> Records to use:
==============================
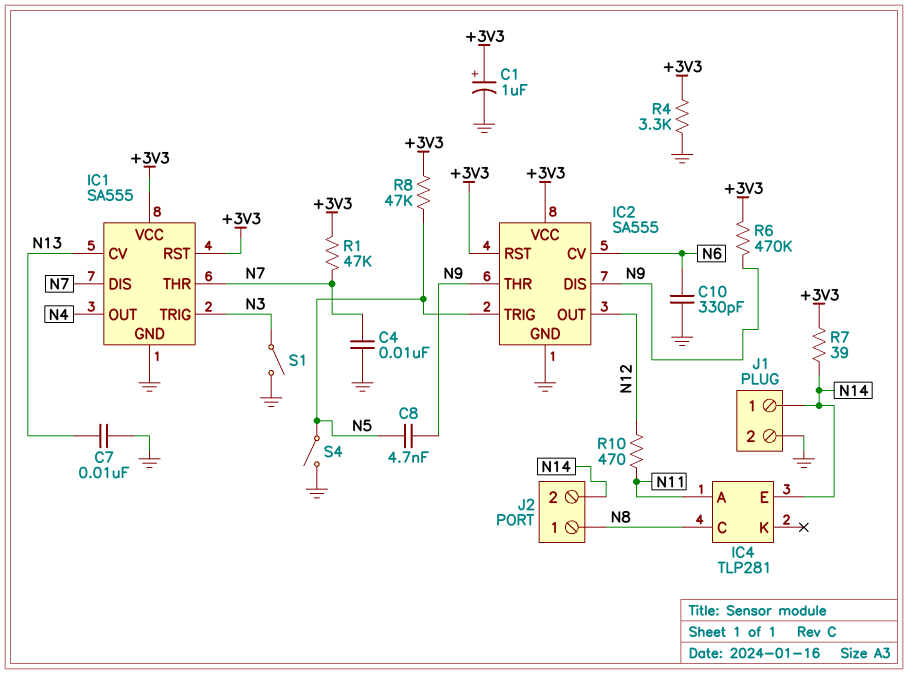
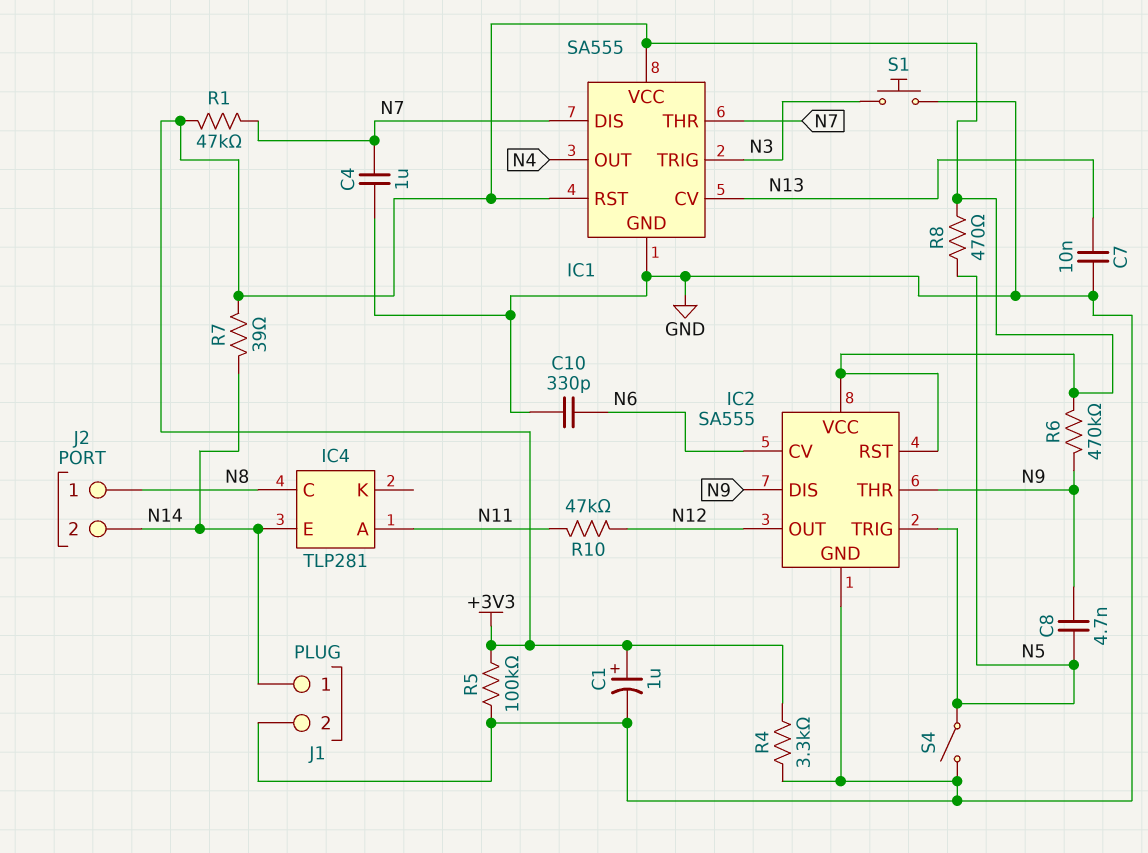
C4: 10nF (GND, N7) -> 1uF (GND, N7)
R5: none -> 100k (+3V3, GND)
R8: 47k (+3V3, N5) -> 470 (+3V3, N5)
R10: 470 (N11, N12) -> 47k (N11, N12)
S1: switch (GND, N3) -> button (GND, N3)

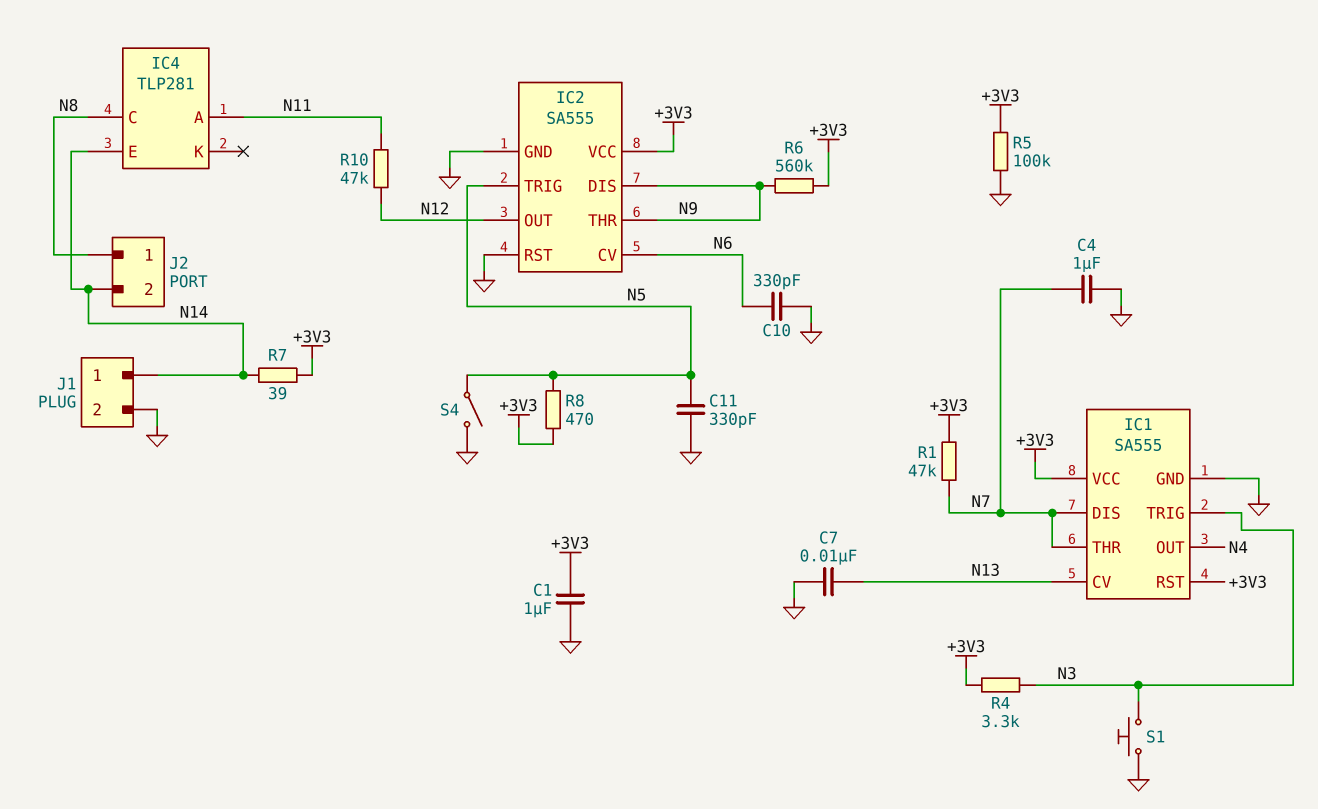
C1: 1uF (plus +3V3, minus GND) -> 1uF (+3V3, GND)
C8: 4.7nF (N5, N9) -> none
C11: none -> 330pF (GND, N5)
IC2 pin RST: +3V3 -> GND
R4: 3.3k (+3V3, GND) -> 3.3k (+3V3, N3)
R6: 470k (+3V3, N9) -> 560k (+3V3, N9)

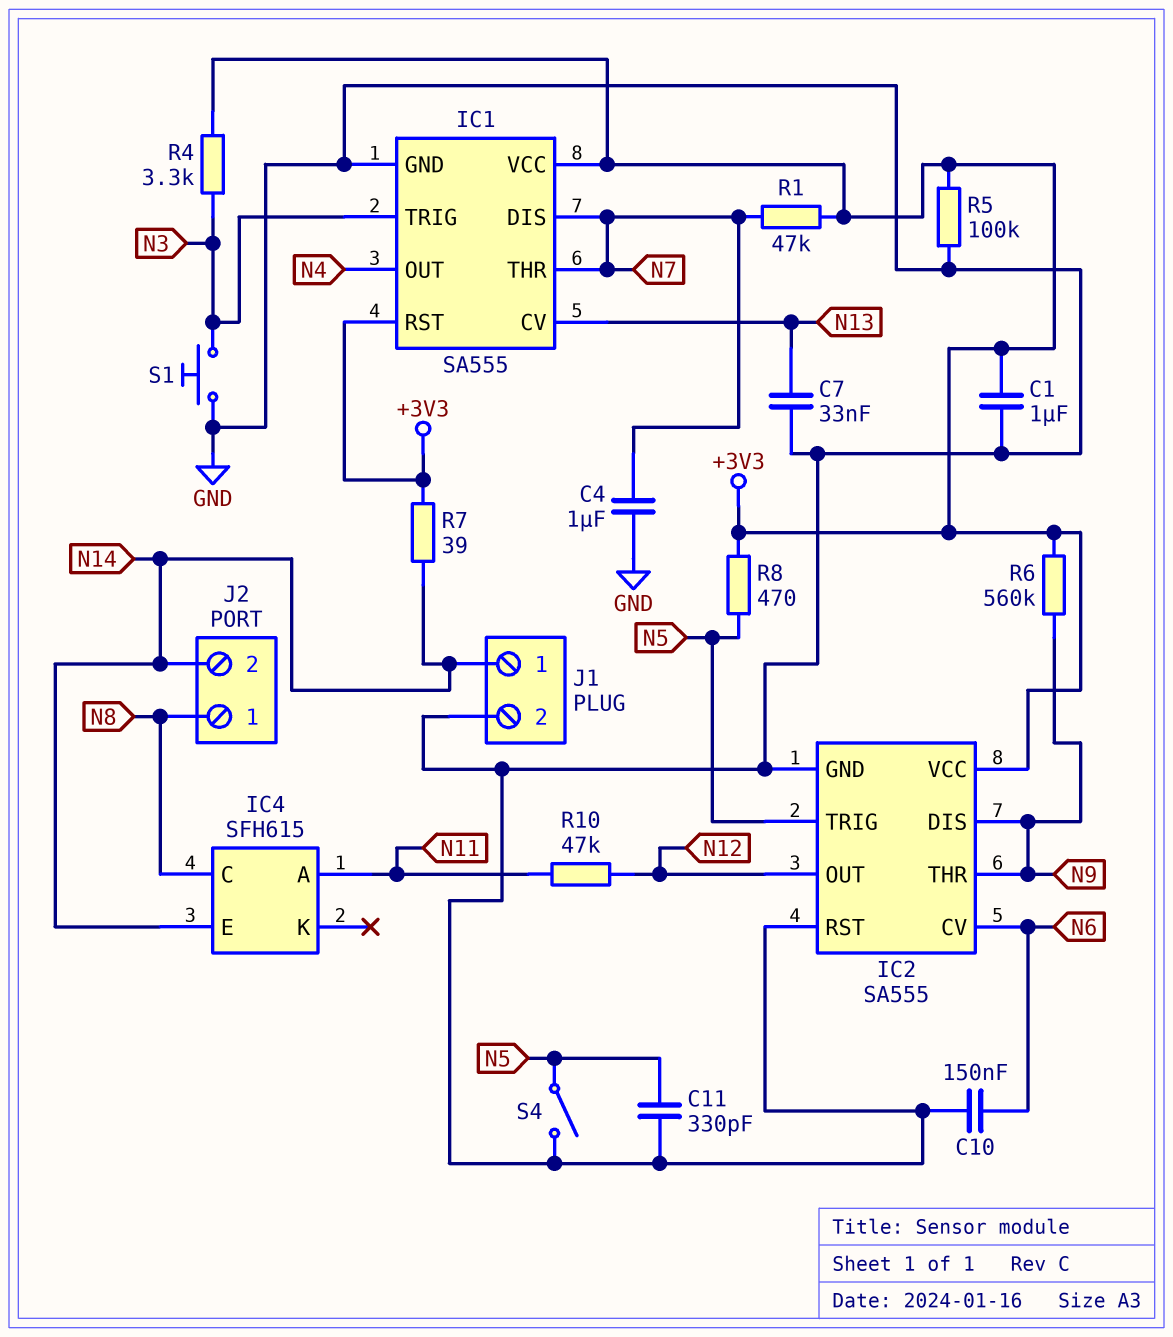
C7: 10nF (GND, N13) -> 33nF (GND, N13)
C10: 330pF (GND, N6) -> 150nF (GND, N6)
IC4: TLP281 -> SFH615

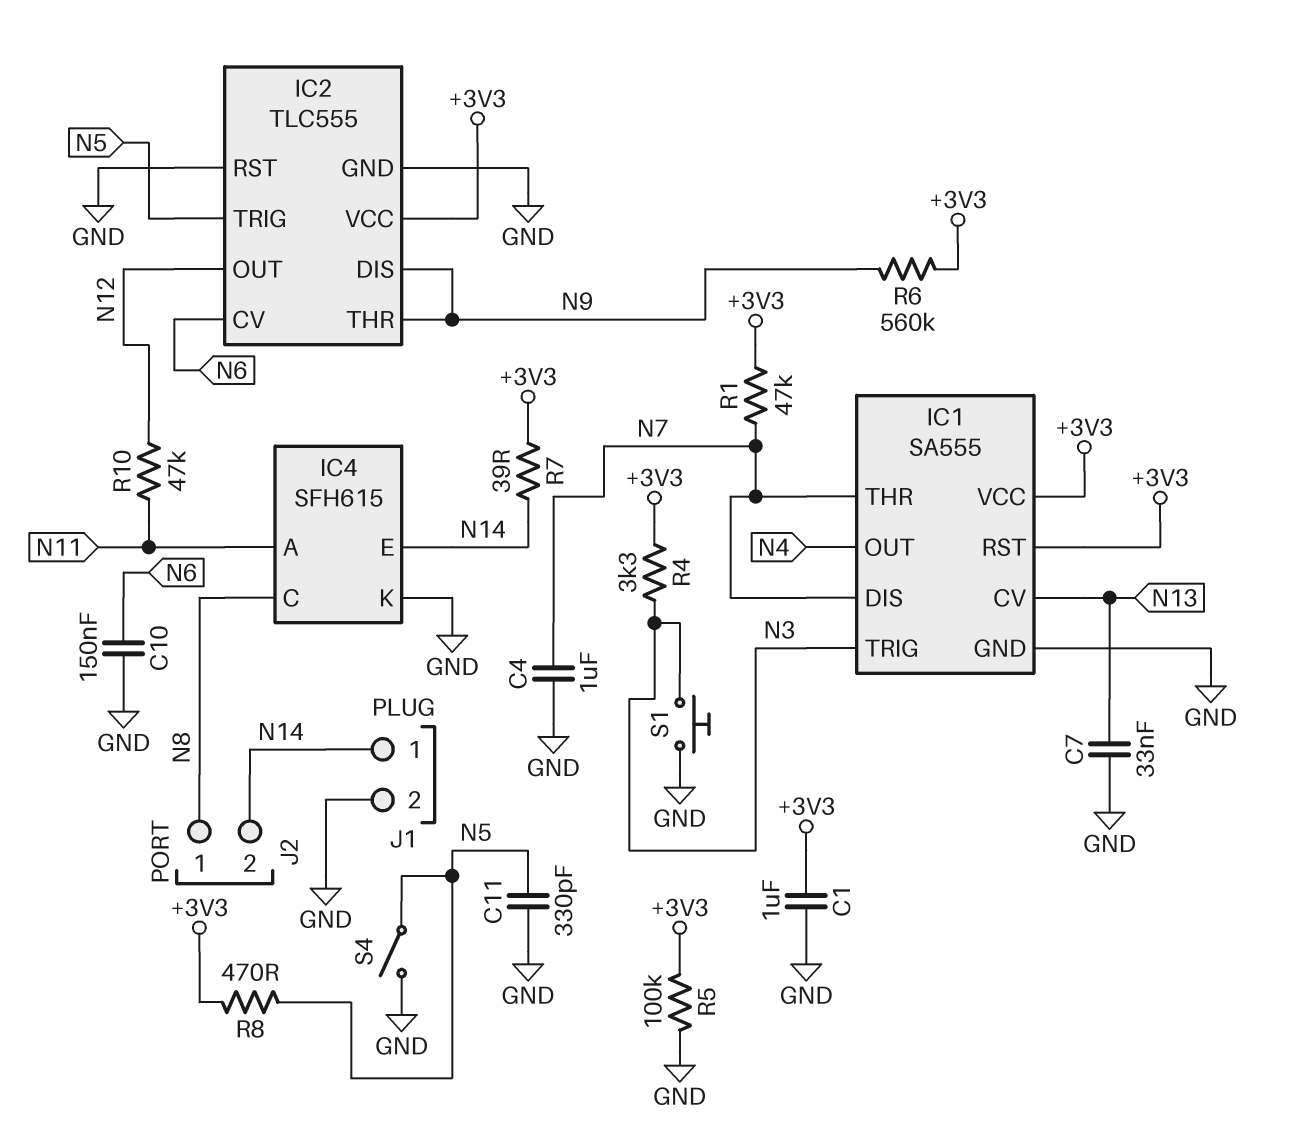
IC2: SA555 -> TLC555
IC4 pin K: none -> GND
==============================
> Description of the task:
How many lines in the data above contain the word "none"? Reply with only that figure.

> Answer to this problem:
4